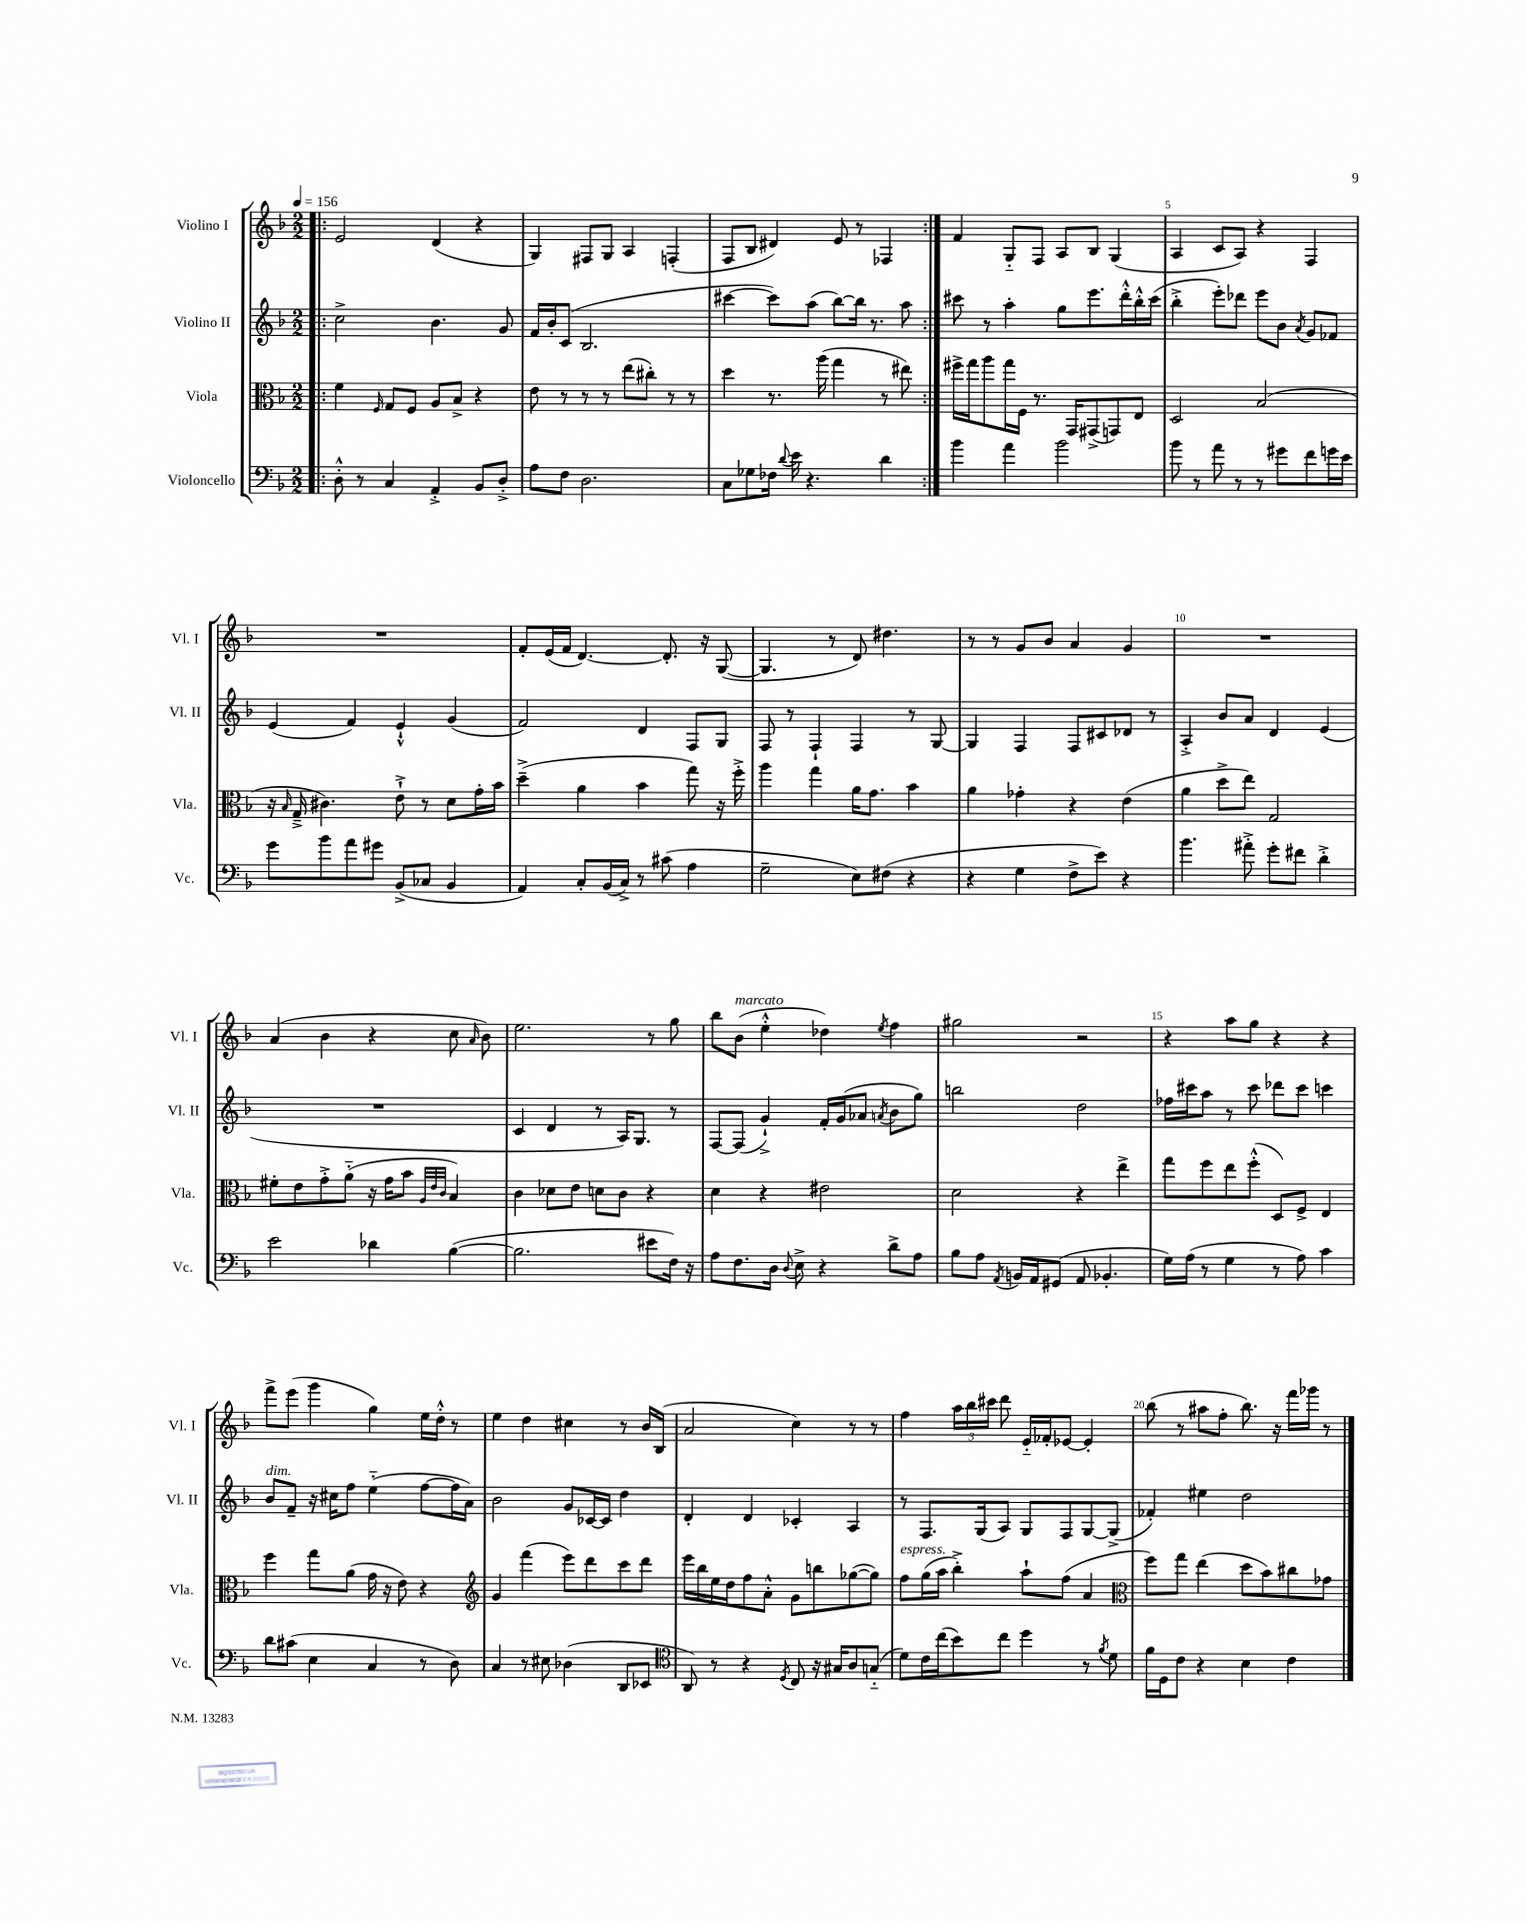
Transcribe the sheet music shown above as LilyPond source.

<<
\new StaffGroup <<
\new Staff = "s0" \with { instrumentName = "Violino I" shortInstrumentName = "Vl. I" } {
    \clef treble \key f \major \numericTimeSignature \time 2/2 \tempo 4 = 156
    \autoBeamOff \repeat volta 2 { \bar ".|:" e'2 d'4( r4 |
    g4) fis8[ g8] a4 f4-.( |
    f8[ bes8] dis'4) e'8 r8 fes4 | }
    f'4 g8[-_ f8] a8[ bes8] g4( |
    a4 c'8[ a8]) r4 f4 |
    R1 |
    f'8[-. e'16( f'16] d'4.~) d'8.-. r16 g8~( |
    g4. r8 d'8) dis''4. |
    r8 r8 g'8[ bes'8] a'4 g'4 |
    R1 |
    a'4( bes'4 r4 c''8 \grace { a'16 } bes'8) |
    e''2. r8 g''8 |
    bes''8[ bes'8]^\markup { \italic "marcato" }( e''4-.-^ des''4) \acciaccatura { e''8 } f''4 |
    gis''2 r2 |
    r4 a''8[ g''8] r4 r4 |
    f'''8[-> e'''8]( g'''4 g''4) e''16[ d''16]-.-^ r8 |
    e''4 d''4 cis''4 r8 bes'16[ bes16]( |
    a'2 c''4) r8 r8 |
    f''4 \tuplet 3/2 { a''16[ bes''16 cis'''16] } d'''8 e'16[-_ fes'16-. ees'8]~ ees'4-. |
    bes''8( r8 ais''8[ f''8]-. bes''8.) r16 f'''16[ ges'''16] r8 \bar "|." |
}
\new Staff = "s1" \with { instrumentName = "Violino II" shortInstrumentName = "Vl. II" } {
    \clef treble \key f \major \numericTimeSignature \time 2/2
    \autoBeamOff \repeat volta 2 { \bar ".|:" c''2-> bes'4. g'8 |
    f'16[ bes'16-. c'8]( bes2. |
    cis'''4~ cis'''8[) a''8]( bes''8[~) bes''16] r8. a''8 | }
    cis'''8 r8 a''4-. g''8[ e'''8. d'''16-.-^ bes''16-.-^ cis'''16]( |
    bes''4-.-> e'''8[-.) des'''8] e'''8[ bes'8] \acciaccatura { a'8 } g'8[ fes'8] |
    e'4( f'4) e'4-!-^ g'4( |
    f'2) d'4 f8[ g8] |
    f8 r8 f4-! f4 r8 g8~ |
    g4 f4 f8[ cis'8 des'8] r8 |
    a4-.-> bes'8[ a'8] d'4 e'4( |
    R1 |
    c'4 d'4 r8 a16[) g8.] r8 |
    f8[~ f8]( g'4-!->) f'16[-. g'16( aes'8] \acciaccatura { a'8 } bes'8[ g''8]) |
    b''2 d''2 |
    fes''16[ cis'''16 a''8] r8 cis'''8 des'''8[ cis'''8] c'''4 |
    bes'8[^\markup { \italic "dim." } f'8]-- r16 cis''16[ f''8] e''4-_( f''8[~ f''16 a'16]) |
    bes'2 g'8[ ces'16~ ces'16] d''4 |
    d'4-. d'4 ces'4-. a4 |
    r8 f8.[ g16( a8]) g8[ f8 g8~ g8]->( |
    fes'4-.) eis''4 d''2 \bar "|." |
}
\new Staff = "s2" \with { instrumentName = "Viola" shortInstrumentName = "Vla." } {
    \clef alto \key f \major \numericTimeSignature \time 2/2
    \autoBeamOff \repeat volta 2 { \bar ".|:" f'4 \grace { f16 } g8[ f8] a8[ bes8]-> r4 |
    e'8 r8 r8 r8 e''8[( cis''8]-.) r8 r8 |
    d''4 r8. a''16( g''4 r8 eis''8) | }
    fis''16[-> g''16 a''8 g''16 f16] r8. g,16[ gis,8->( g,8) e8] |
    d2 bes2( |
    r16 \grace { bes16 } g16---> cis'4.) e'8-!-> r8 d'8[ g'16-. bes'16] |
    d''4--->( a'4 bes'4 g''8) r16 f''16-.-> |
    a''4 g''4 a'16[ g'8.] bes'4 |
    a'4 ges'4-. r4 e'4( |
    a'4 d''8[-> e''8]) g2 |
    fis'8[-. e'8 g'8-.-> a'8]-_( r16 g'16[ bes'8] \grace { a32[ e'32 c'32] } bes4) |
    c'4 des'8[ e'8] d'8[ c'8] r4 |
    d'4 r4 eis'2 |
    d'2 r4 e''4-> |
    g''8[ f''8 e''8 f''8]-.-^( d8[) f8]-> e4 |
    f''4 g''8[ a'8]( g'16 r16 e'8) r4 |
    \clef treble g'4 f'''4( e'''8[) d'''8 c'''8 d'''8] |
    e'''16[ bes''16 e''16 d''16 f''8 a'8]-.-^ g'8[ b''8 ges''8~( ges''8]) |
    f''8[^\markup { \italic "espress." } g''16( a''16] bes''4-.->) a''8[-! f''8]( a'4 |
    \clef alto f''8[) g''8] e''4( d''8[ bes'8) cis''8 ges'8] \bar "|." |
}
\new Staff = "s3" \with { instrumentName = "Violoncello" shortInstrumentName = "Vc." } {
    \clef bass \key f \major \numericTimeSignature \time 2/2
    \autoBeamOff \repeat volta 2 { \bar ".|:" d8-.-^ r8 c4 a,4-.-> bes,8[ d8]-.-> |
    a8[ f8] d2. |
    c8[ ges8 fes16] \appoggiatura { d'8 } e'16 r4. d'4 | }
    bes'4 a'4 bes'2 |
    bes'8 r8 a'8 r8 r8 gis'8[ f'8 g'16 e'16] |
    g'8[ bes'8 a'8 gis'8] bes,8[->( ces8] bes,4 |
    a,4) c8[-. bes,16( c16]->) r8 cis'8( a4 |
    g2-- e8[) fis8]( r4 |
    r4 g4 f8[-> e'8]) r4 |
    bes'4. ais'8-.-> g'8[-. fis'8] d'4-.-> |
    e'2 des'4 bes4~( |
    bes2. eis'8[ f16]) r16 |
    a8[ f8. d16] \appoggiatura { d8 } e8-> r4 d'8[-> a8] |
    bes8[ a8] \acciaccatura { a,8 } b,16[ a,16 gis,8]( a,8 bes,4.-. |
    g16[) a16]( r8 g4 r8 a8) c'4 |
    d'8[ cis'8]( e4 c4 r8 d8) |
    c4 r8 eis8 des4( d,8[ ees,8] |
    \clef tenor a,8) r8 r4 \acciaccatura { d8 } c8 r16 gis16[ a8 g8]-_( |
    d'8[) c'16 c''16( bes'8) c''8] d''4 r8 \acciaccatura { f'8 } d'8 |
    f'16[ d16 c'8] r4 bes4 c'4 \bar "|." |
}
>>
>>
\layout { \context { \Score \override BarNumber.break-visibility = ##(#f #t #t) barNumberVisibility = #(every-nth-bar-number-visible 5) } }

________________________

▶ **CONSIGNE**: Relevez dans les enregistrements toutes les lignes où figure la chaîne « grace ».

▶ **CORRIGÉ**:
    a'4( bes'4 r4 c''8 \grace { a'16 } bes'8) |
    \autoBeamOff \repeat volta 2 { \bar ".|:" f'4 \grace { f16 } g8[ f8] a8[ bes8]-> r4 |
    r16 \grace { bes16 } g16---> cis'4.) e'8-!-> r8 d'8[ g'16-. bes'16] |
    fis'8[-. e'8 g'8-.-> a'8]-_( r16 g'16[ bes'8] \grace { a32[ e'32 c'32] } bes4) |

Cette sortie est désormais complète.